Spatial relation data
--*--

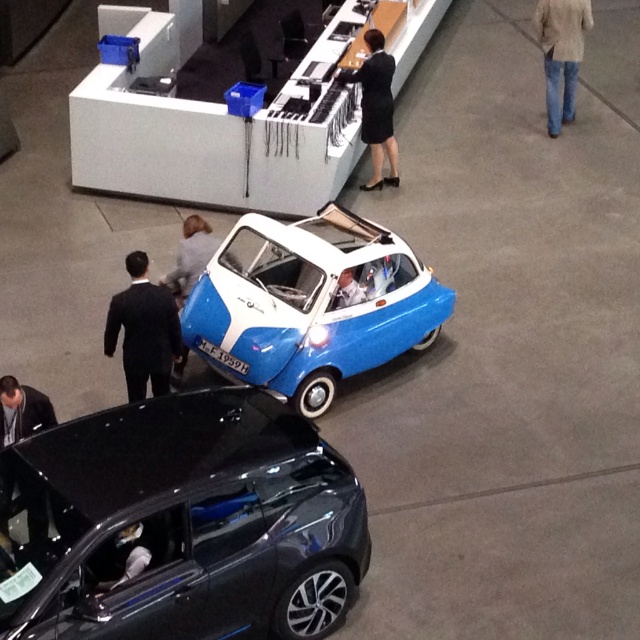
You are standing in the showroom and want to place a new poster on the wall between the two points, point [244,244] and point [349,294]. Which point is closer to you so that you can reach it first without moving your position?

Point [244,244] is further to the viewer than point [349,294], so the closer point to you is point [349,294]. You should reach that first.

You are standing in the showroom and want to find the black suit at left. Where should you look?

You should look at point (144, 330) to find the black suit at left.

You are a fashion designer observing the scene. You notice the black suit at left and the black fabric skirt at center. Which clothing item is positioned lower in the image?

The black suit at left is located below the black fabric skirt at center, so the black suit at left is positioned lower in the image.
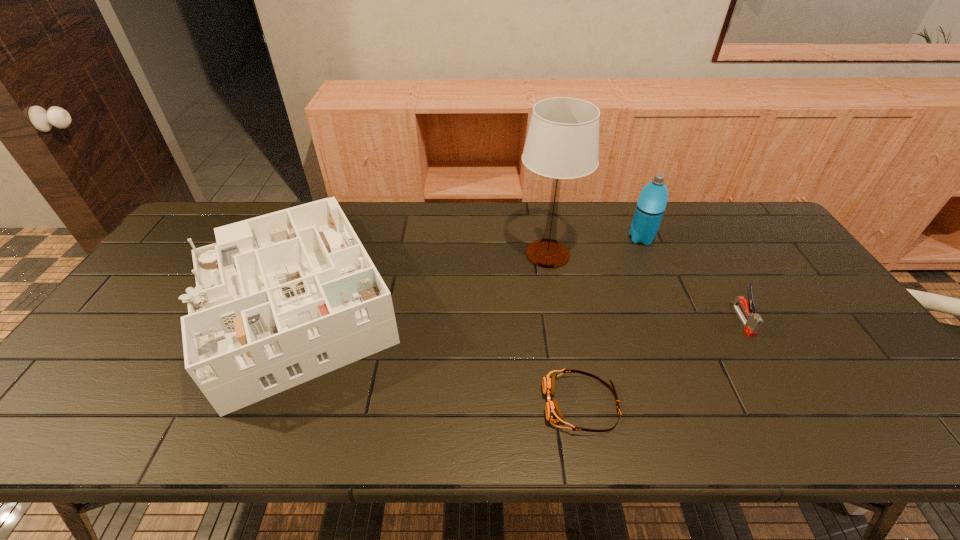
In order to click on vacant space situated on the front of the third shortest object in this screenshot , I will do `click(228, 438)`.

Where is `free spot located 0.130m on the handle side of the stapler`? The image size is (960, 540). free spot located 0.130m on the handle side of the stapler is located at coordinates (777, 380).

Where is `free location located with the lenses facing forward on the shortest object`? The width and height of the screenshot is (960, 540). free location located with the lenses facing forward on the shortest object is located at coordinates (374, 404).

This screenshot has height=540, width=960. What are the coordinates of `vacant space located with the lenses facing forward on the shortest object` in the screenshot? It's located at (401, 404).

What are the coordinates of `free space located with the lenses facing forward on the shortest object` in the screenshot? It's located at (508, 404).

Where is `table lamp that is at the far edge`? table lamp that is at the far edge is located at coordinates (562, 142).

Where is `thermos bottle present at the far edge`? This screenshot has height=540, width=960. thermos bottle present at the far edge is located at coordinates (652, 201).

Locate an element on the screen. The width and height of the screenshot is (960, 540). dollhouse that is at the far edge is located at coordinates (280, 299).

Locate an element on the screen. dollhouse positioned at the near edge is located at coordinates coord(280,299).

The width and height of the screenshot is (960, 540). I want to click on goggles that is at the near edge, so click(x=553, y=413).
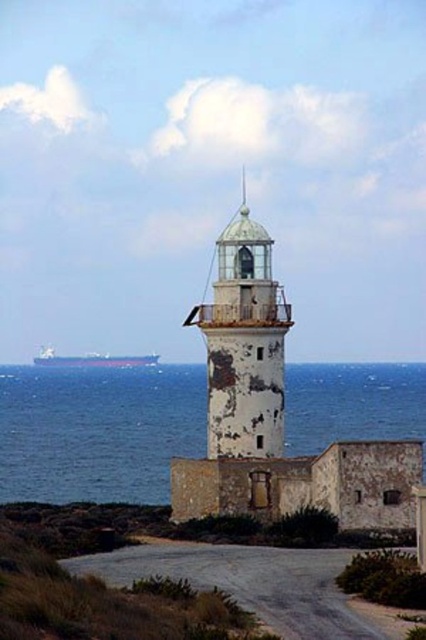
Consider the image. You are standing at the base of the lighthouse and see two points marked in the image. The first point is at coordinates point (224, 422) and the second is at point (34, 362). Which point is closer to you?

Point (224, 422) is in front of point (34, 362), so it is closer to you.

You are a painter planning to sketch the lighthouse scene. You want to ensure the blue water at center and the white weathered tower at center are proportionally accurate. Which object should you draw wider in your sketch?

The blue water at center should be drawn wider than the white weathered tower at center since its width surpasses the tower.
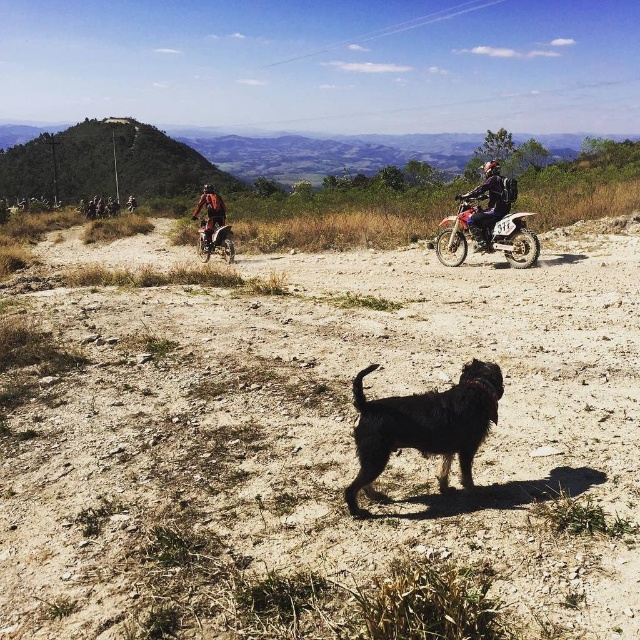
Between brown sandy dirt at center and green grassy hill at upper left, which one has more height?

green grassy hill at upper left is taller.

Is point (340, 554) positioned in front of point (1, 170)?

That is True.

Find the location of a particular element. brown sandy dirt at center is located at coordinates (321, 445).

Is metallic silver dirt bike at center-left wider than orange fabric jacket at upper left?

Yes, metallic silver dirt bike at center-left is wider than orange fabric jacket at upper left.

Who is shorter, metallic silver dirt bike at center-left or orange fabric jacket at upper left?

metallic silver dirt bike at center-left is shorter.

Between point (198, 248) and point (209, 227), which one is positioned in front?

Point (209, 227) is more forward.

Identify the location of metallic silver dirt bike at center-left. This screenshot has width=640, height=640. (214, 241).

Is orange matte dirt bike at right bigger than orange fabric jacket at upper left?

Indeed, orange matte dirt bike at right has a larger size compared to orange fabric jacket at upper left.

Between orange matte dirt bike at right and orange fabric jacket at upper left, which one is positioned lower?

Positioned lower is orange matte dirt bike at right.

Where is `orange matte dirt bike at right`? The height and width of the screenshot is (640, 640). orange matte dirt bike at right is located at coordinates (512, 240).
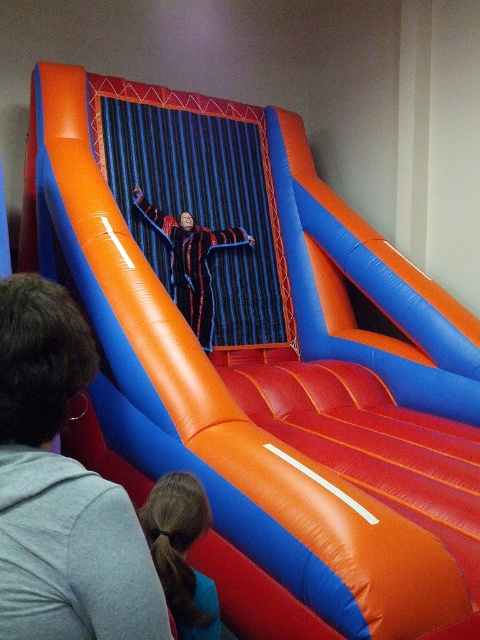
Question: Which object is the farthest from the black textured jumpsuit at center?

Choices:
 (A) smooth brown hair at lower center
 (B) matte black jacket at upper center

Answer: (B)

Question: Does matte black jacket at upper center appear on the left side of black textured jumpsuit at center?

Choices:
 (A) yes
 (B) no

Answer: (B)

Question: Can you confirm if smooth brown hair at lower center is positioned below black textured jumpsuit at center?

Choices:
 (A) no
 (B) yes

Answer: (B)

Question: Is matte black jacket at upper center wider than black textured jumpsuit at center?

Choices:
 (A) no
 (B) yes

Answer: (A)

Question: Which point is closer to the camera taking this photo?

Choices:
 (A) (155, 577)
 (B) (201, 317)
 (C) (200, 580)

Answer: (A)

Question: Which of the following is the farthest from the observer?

--*--

Exercise objective – Render the stretch of the material from its start through the line containing "Point [244,244] is" as a JSON list of strings, one string per line, with blank lines and the picture marker left out.

Completed task –
[
  "You are standing in the showroom and want to place a new poster on the wall between the two points, point [244,244] and point [349,294]. Which point is closer to you so that you can reach it first without moving your position?",
  "Point [244,244] is further to the viewer than point [349,294], so the closer point to you is point [349,294]. You should reach that first."
]